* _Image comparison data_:
╭──

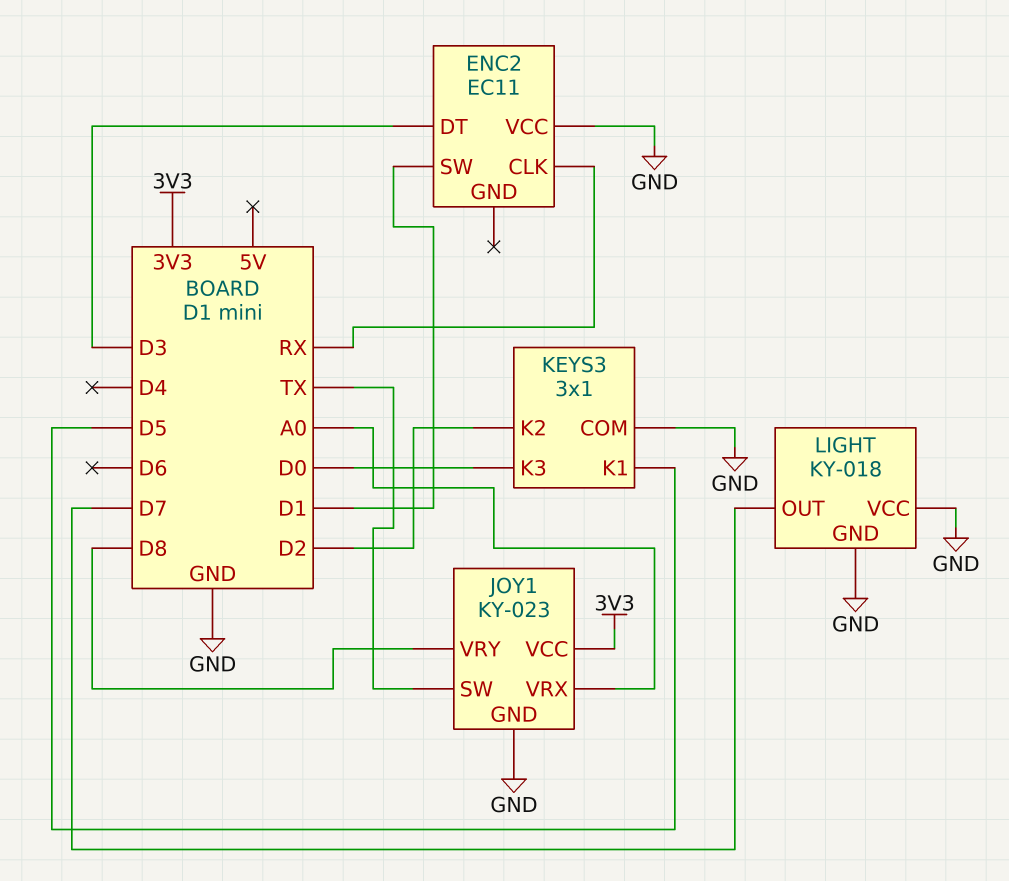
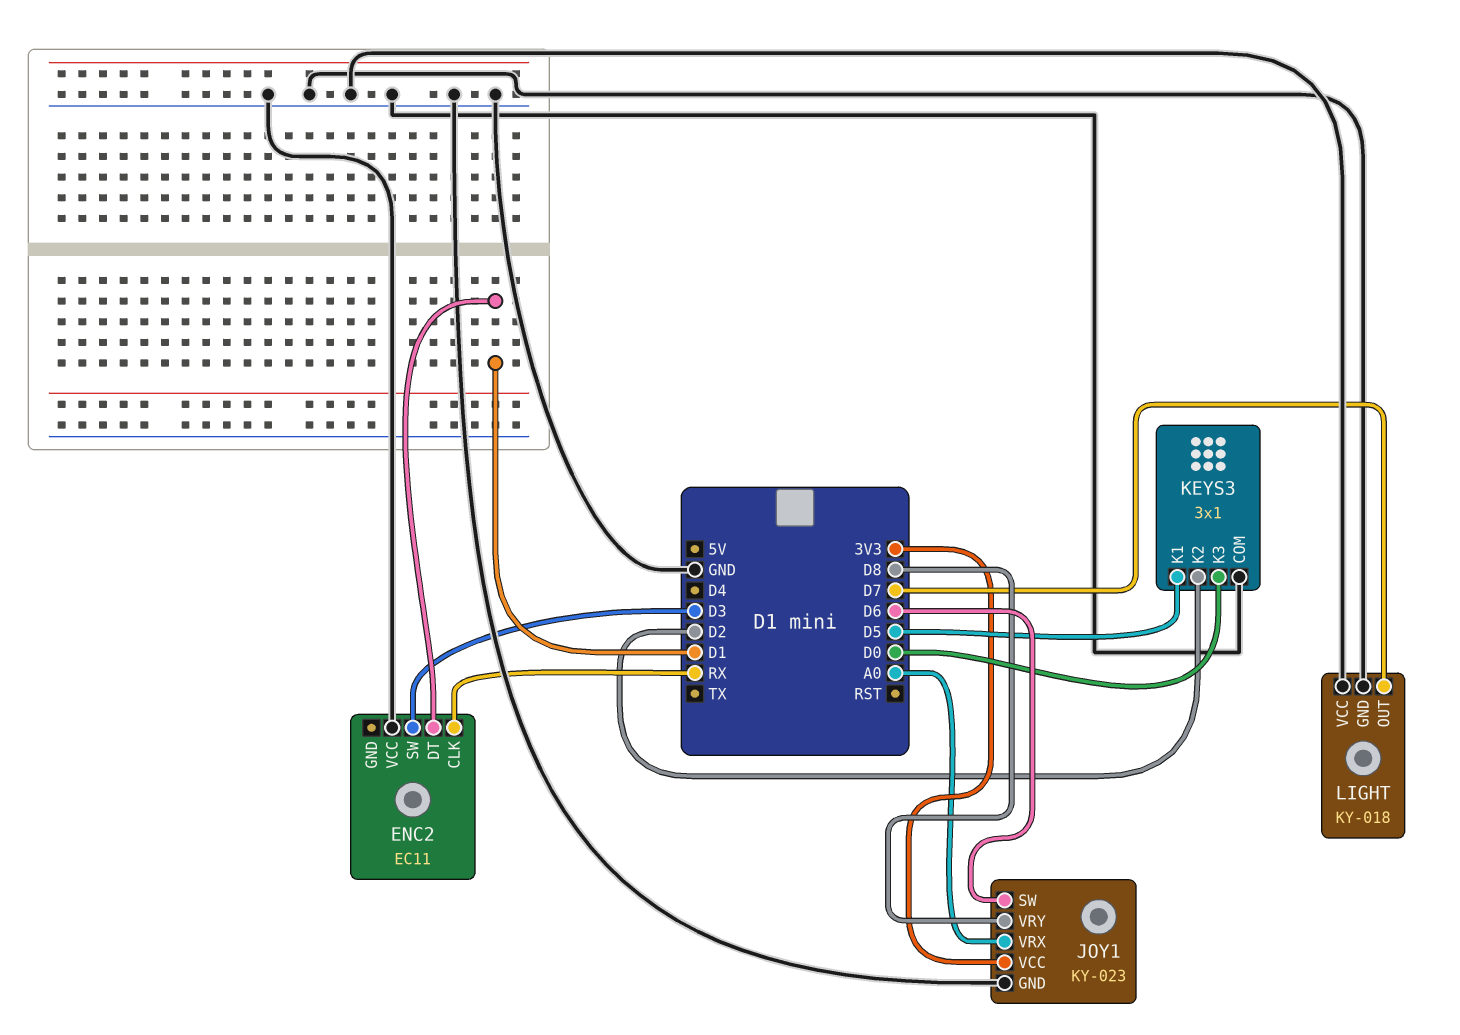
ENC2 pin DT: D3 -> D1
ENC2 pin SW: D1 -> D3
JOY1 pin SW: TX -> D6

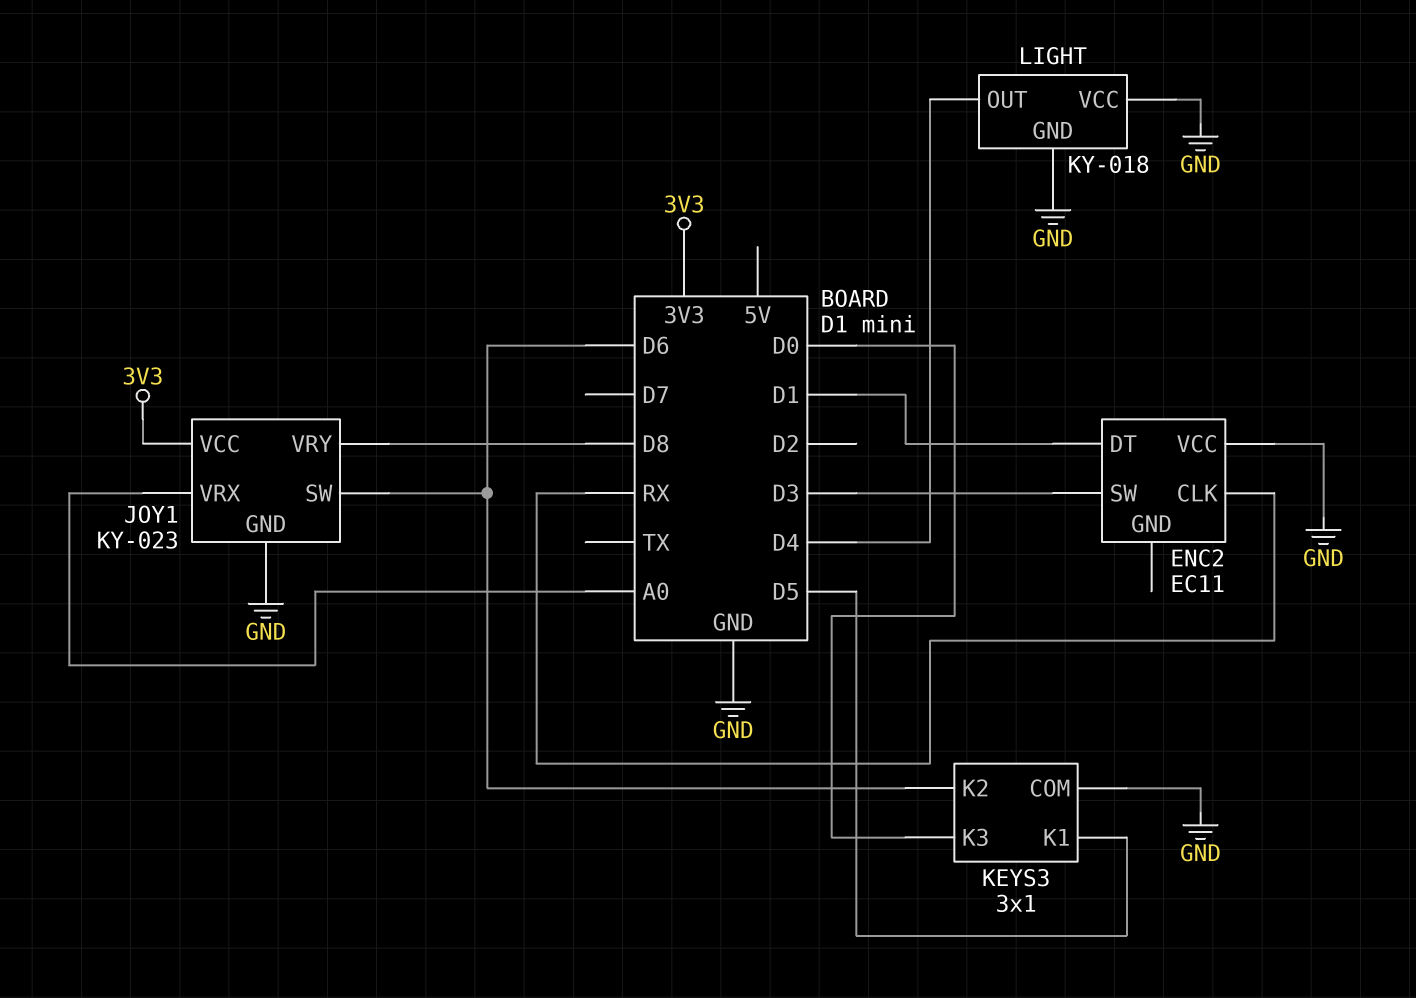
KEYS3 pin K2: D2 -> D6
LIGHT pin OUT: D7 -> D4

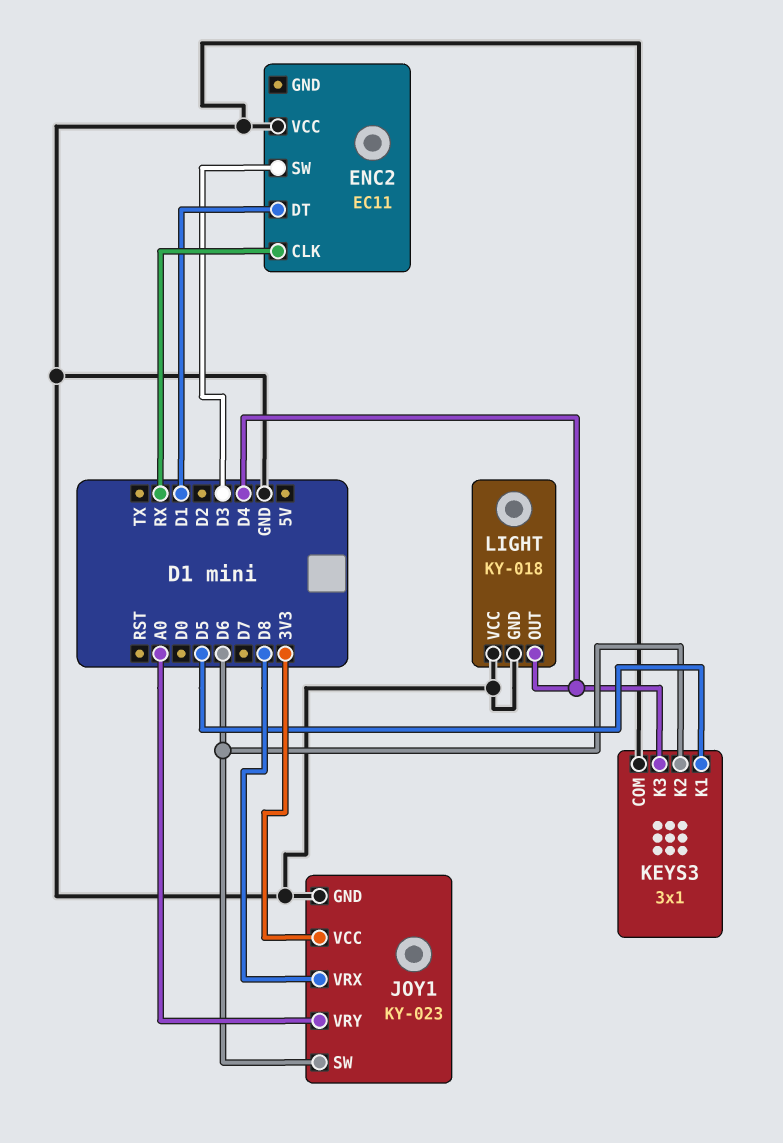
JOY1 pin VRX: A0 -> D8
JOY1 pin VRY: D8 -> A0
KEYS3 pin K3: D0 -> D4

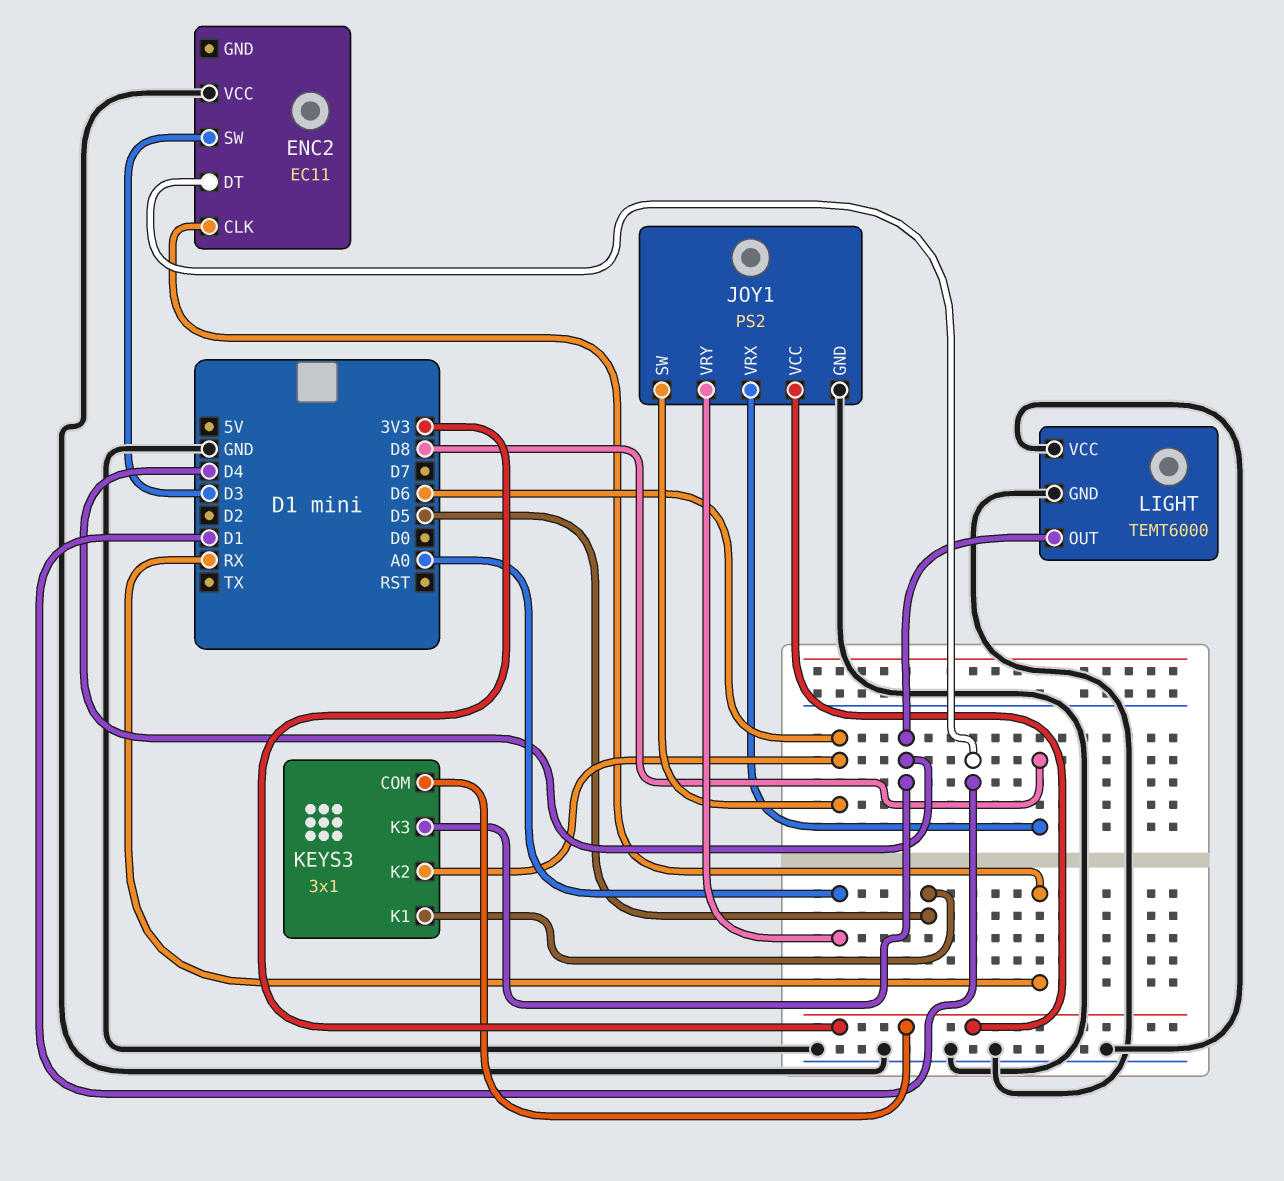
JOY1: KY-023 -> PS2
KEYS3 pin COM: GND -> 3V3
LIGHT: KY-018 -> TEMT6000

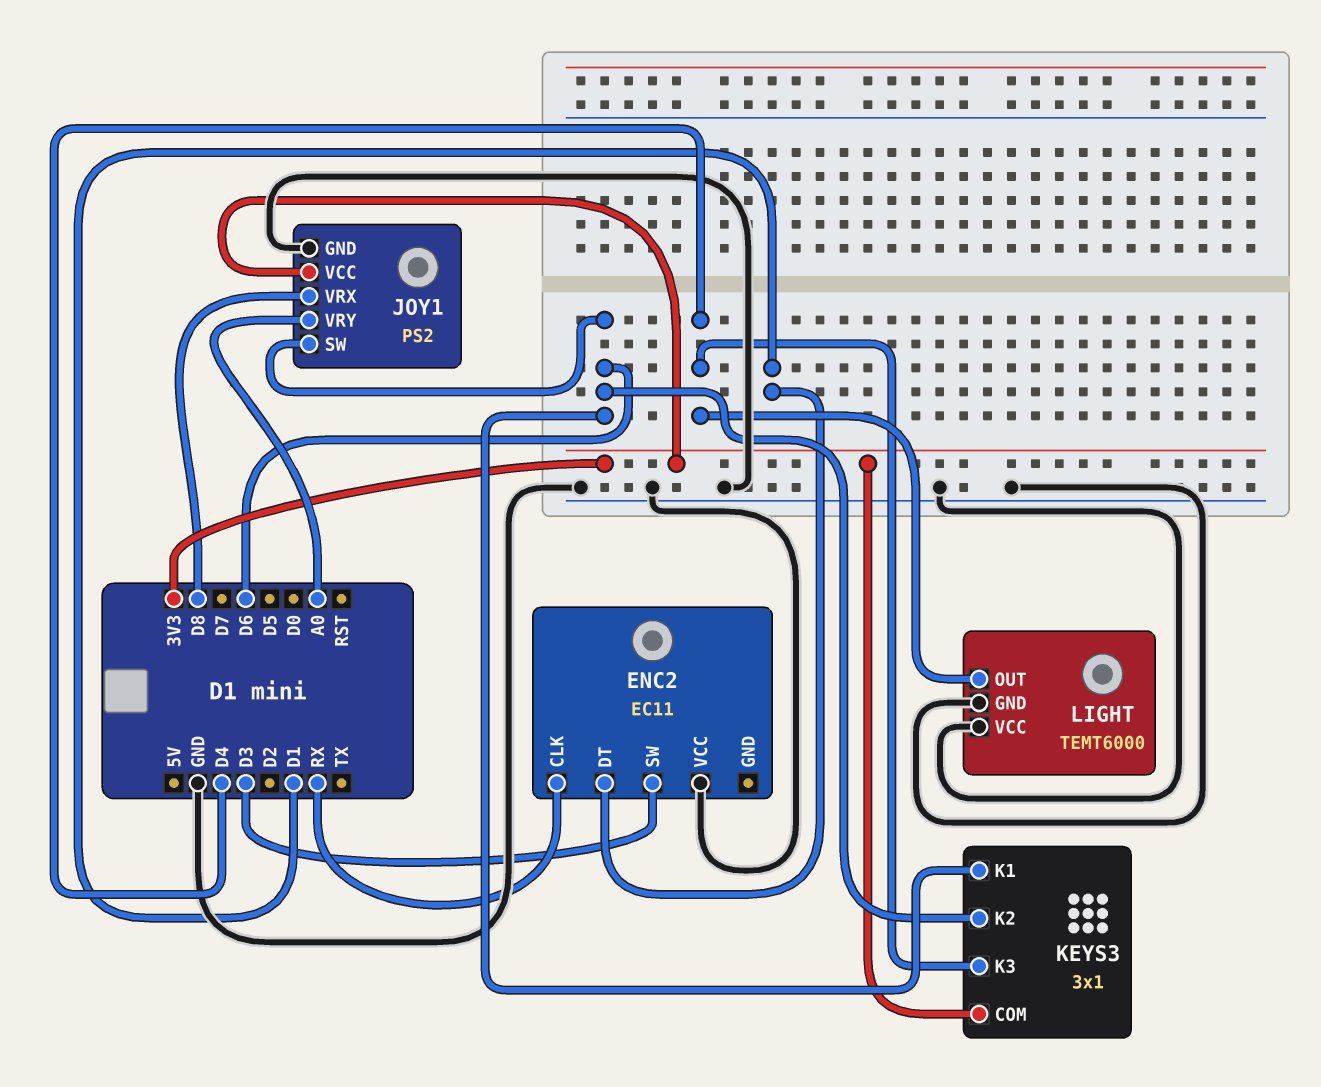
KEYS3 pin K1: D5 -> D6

╰──

* _What you should do_: Take the line that contains "JOY1: KY-023 -> PS2" and every line after it to the end of the records above; quote them exactly, leaving out the pictures.

* _Task response_:
JOY1: KY-023 -> PS2
KEYS3 pin COM: GND -> 3V3
LIGHT: KY-018 -> TEMT6000

KEYS3 pin K1: D5 -> D6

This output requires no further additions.